• [What you are asked to do]: Which lines of the entries below contain the string "turned"? Copy each one.

• [Data provided]:
Segment Open

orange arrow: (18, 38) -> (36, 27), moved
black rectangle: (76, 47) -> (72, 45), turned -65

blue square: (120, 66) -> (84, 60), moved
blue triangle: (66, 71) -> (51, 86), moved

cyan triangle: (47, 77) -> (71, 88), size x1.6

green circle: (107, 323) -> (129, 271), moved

Segment Closed
Segment Open

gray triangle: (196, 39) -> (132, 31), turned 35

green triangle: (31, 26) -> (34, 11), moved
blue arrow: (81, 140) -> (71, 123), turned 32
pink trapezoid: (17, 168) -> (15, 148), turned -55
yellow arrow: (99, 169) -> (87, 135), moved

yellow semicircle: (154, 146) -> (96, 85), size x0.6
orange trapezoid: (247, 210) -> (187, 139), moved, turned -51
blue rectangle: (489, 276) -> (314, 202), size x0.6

Segment Closed

• [Task result]:
black rectangle: (76, 47) -> (72, 45), turned -65
gray triangle: (196, 39) -> (132, 31), turned 35
blue arrow: (81, 140) -> (71, 123), turned 32
pink trapezoid: (17, 168) -> (15, 148), turned -55
orange trapezoid: (247, 210) -> (187, 139), moved, turned -51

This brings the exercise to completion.